**Task to complete**:
Write out an exact copy of the line with "(588, 208) = (665, 317): yellow cup -> none" and of each line after it, through the end of the records below.

**Information provided**:
- - -

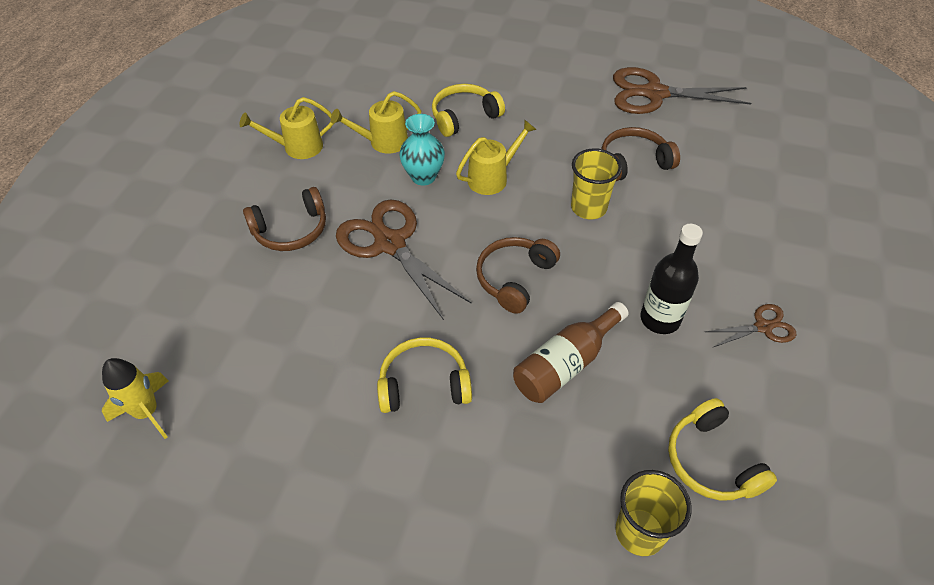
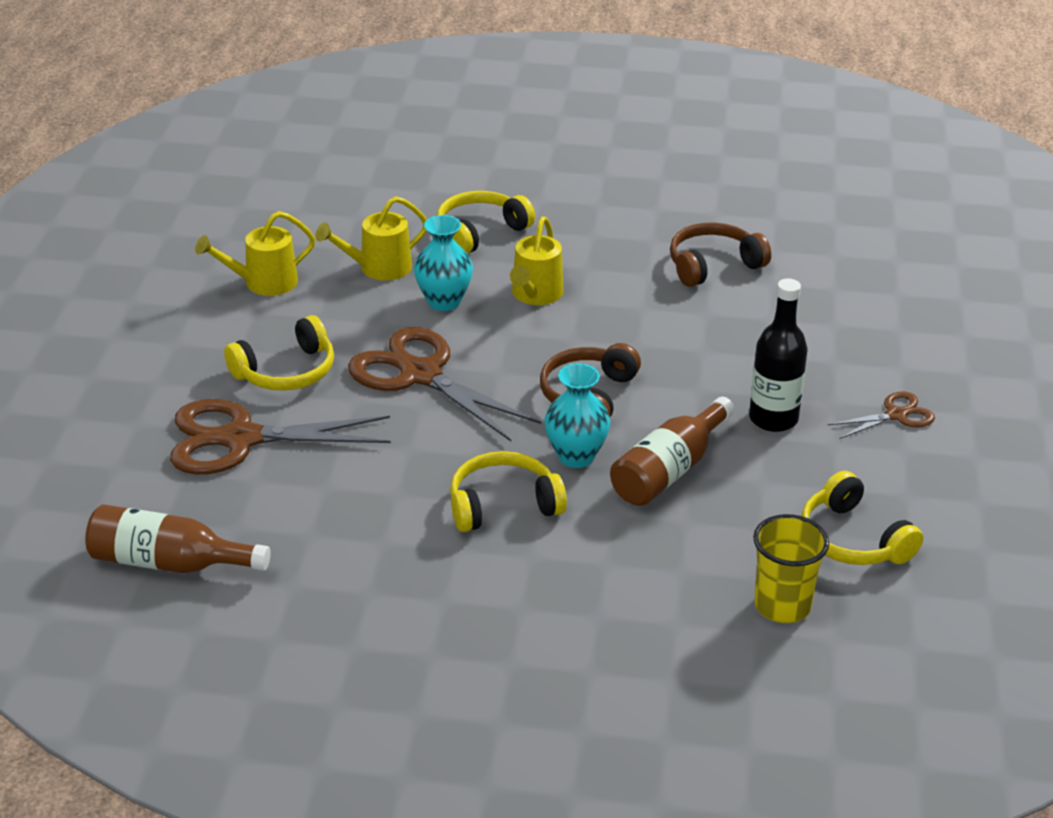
camera: 10 degrees left, 15 degrees down
(147, 412) = (169, 563): yellow rocket -> brown bottle
(291, 230) = (286, 372): brown headphones -> yellow headphones
(492, 177) = (535, 295): yellow watering can -> yellow watering can turned 150 degrees clockwise
(493, 339) = (576, 456): none -> turquoise vase
(588, 208) = (665, 317): yellow cup -> none
(654, 94) = (727, 188): brown scissors -> brown scissors (241, 439)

- - -

**Task answer**:
(588, 208) = (665, 317): yellow cup -> none
(654, 94) = (727, 188): brown scissors -> brown scissors (241, 439)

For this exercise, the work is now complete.